> Instructions to follow: Starting from the line with "black spray bottle: 11 -> 9" and going up to and including the line with "turquoise domino: 0 -> 3", copy the listing below exactly. Leave all images out.

> Data:
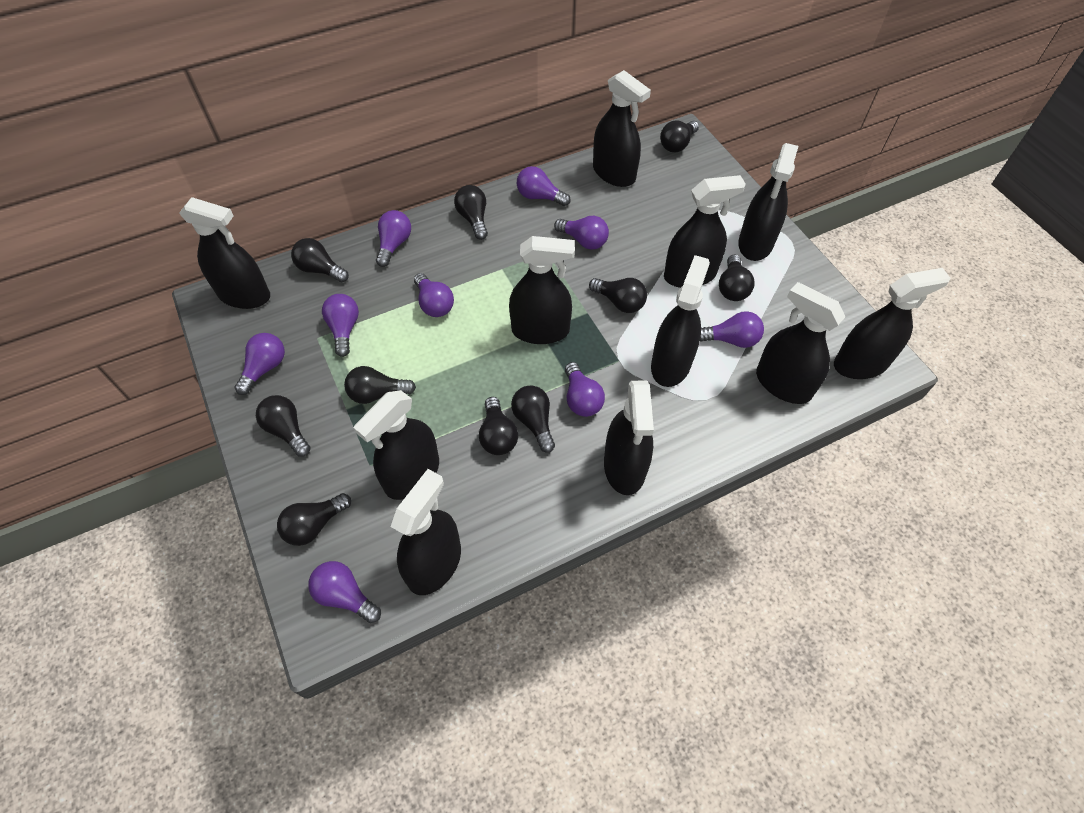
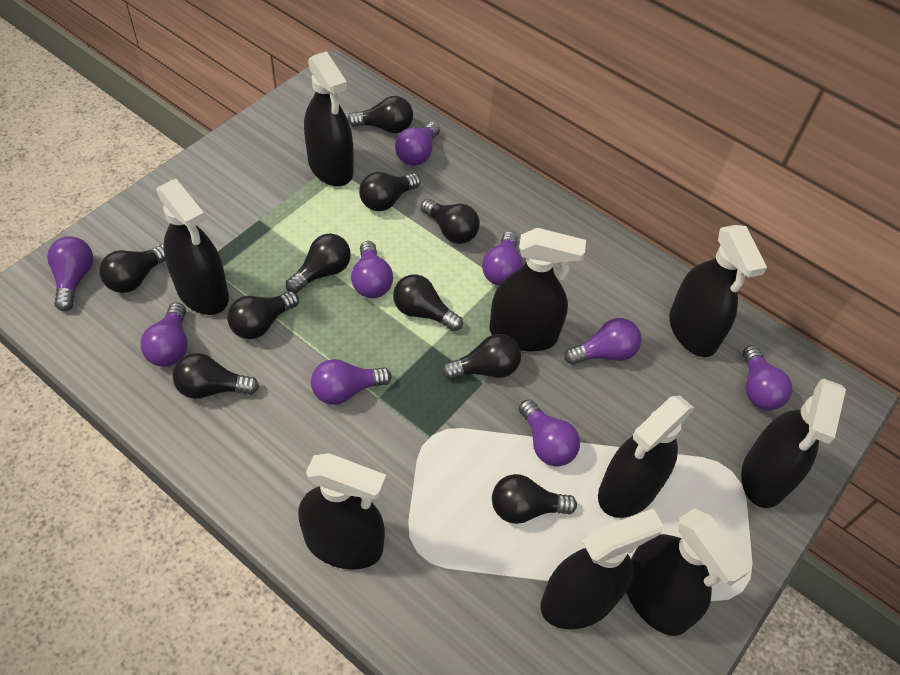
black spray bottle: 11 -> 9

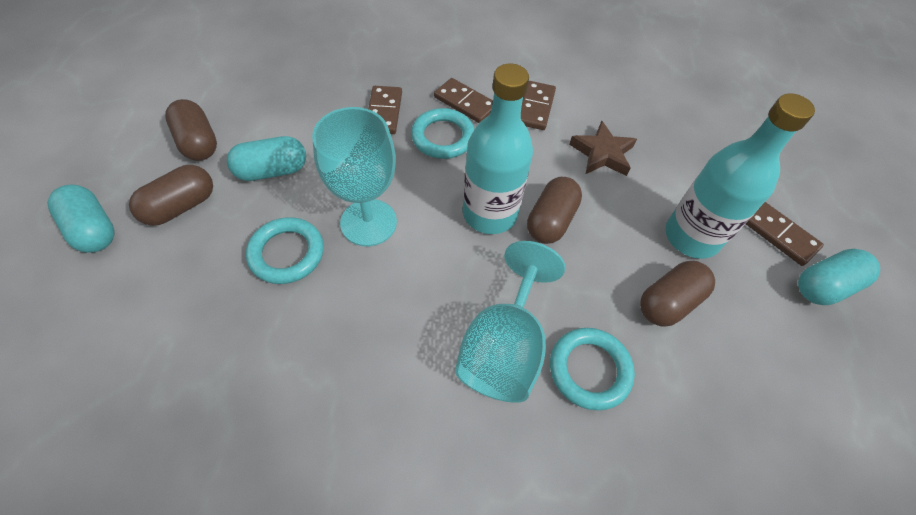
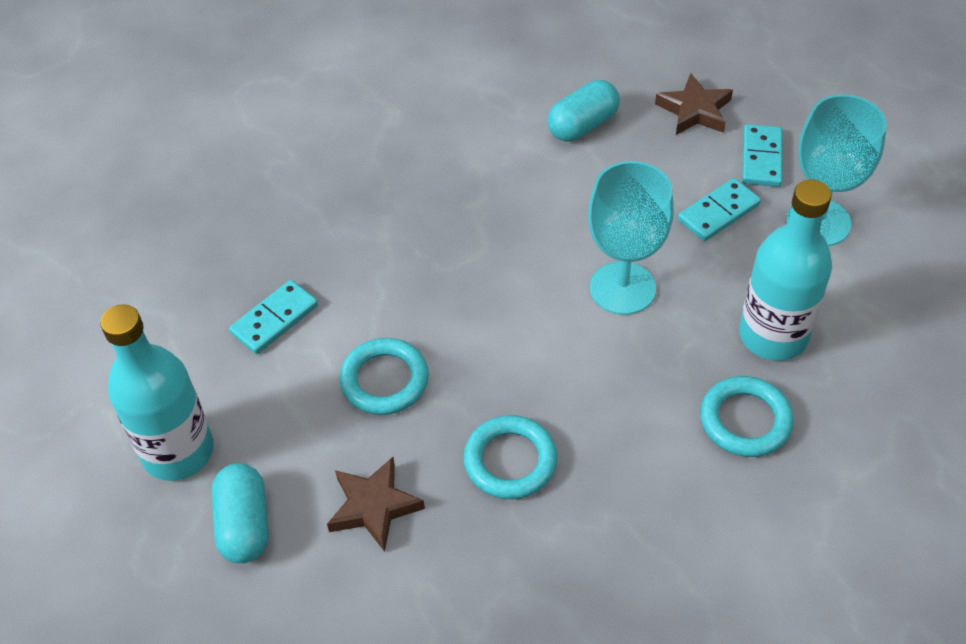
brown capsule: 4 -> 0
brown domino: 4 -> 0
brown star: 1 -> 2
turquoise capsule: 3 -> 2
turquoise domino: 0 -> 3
==
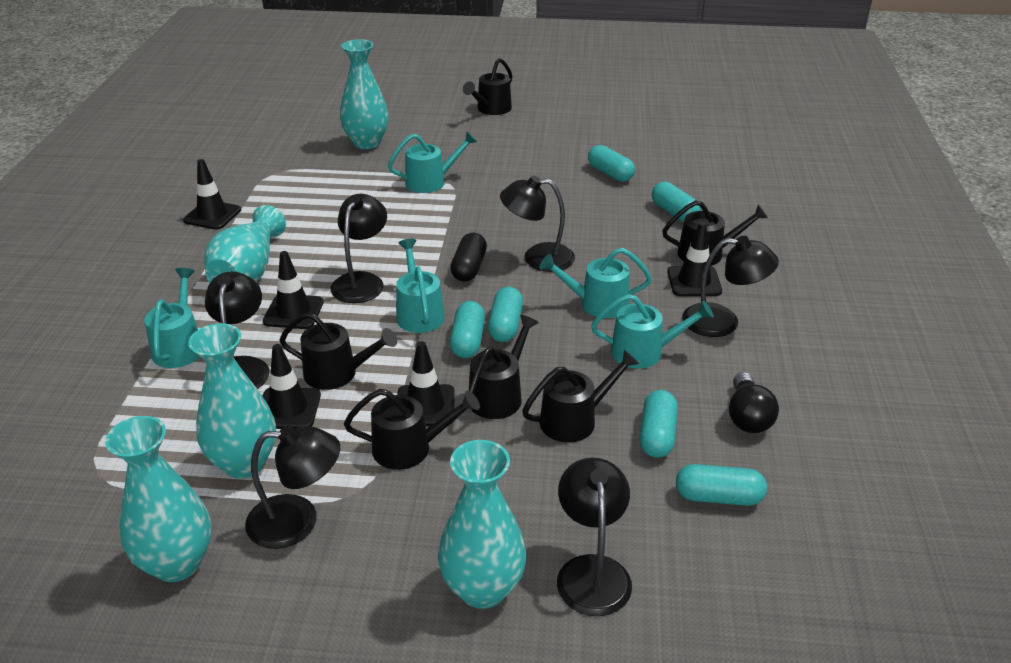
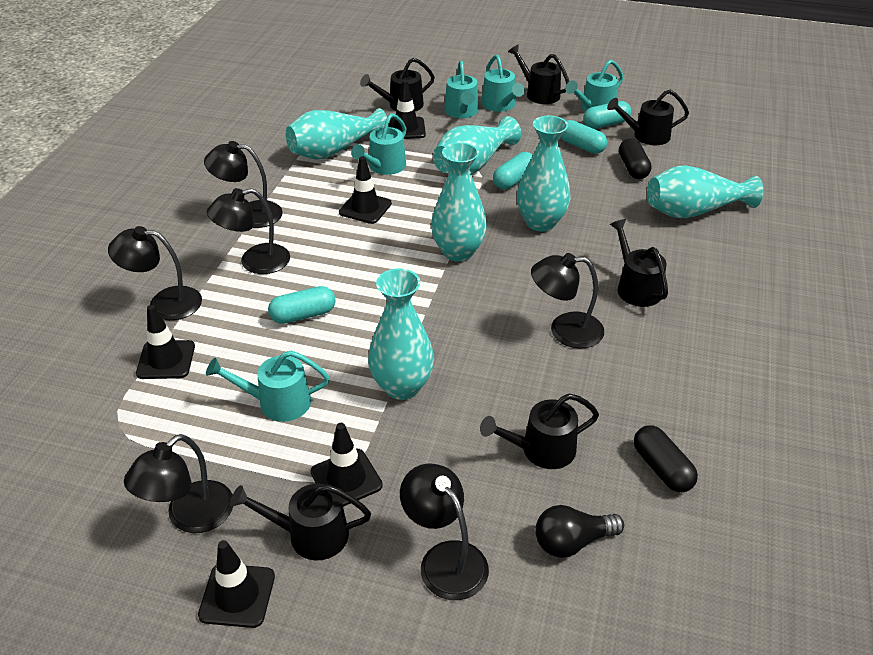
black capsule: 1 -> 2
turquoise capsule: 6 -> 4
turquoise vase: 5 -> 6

> Answer for the task:
black spray bottle: 11 -> 9

brown capsule: 4 -> 0
brown domino: 4 -> 0
brown star: 1 -> 2
turquoise capsule: 3 -> 2
turquoise domino: 0 -> 3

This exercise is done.